What you need to do:
From the line with "op=exchanged; was=martillo/rojo; now=auriculares/gris;" to the last line of the data below, repeat every line exactly and add nothing.
==== Data below
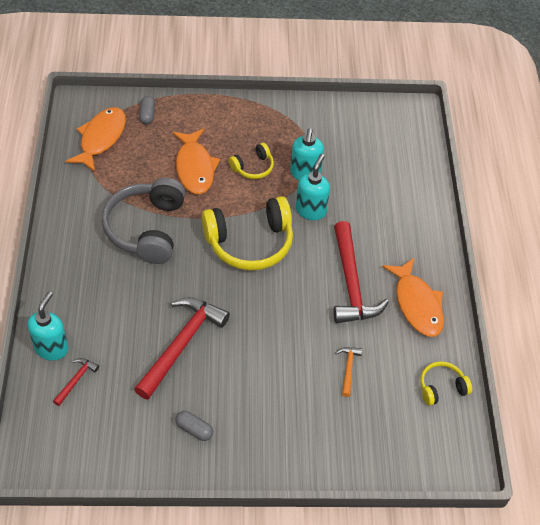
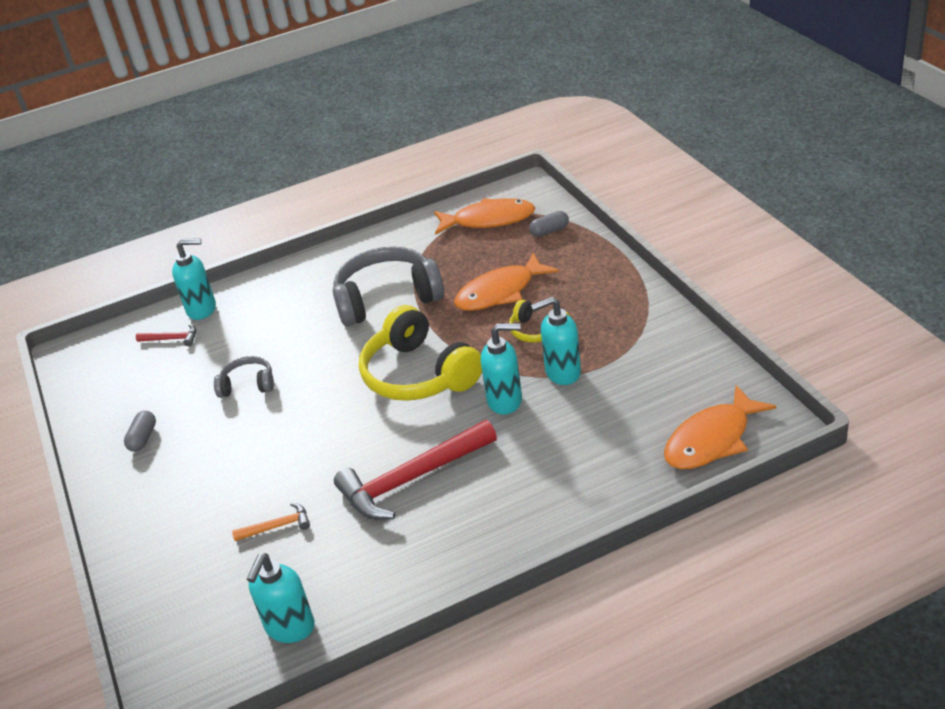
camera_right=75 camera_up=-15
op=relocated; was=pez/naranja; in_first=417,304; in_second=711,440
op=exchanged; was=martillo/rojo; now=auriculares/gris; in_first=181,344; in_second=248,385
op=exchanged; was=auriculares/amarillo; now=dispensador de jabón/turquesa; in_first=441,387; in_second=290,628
========
Exercise response:
op=exchanged; was=martillo/rojo; now=auriculares/gris; in_first=181,344; in_second=248,385
op=exchanged; was=auriculares/amarillo; now=dispensador de jabón/turquesa; in_first=441,387; in_second=290,628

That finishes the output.